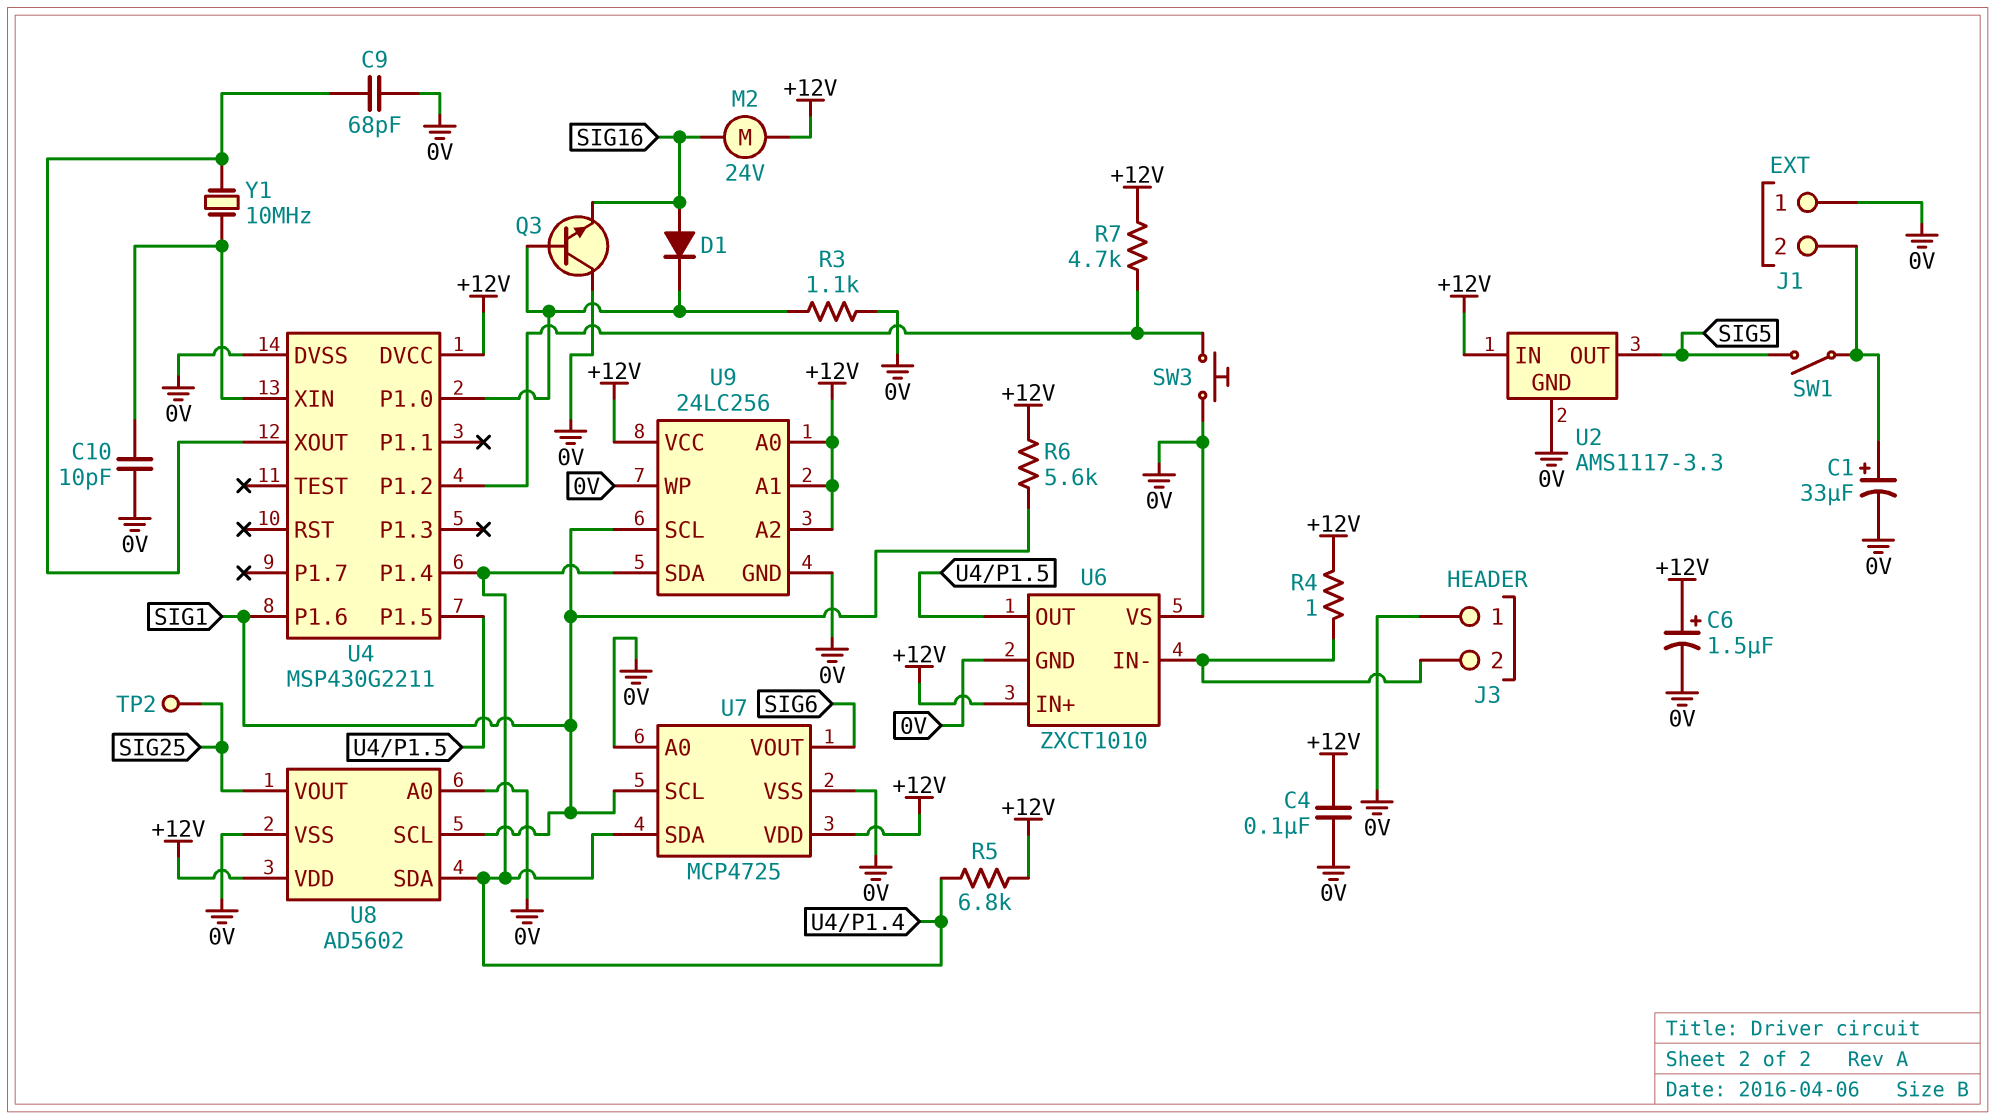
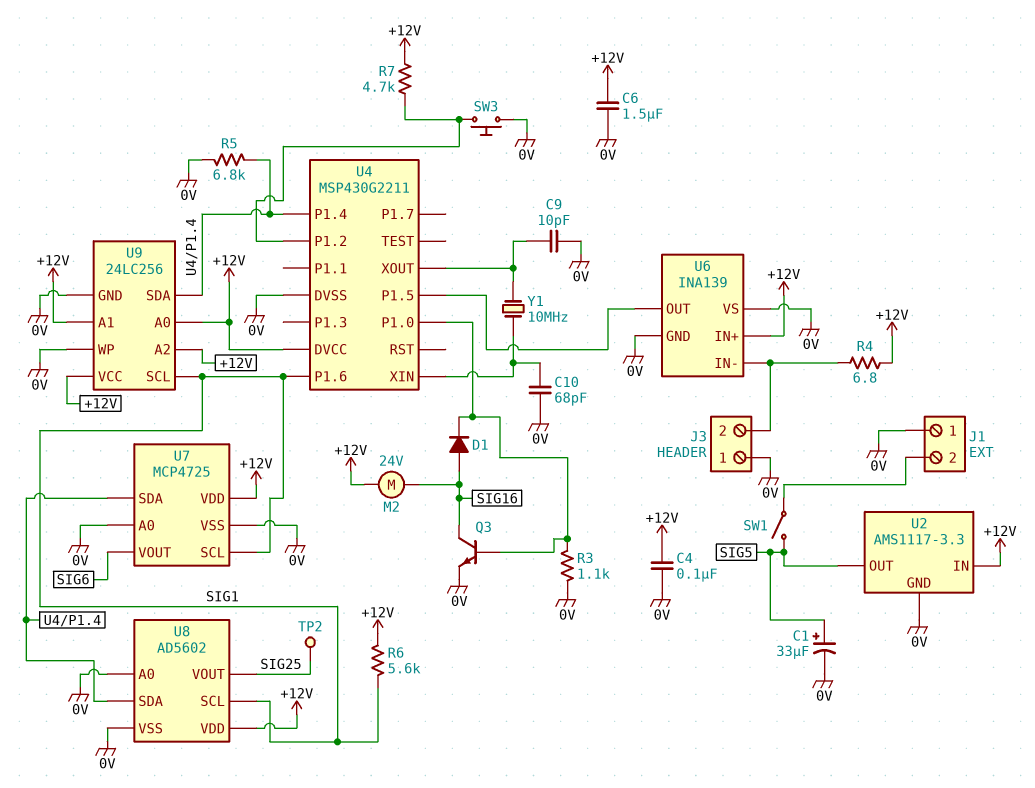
C1: 33uF (plus J1/2, minus 0V) -> 33uF (plus SIG5, minus 0V)
C6: 1.5uF (plus +12V, minus 0V) -> 1.5uF (+12V, 0V)
C9: 68pF (0V, U4/XOUT) -> 10pF (0V, U4/XOUT)
C10: 10pF (0V, U4/XIN) -> 68pF (0V, U4/XIN)
Q3: NPN (B U4/P1.0, C 0V, E SIG16) -> NPN (B U4/P1.0, C SIG16, E 0V)
R4: 1 (+12V, J3/2) -> 6.8 (+12V, J3/2)
R5: 6.8k (+12V, U4/P1.4) -> 6.8k (0V, U4/P1.4)
U6: ZXCT1010 -> INA139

--------

#### INSTRUCTIONS TO FOLLOW:
I'd like every record transcribed exactly, with no pictures carried over.

#### RESULT OF THE EXERCISE:
C1: 33uF (plus J1/2, minus 0V) -> 33uF (plus SIG5, minus 0V)
C6: 1.5uF (plus +12V, minus 0V) -> 1.5uF (+12V, 0V)
C9: 68pF (0V, U4/XOUT) -> 10pF (0V, U4/XOUT)
C10: 10pF (0V, U4/XIN) -> 68pF (0V, U4/XIN)
Q3: NPN (B U4/P1.0, C 0V, E SIG16) -> NPN (B U4/P1.0, C SIG16, E 0V)
R4: 1 (+12V, J3/2) -> 6.8 (+12V, J3/2)
R5: 6.8k (+12V, U4/P1.4) -> 6.8k (0V, U4/P1.4)
U6: ZXCT1010 -> INA139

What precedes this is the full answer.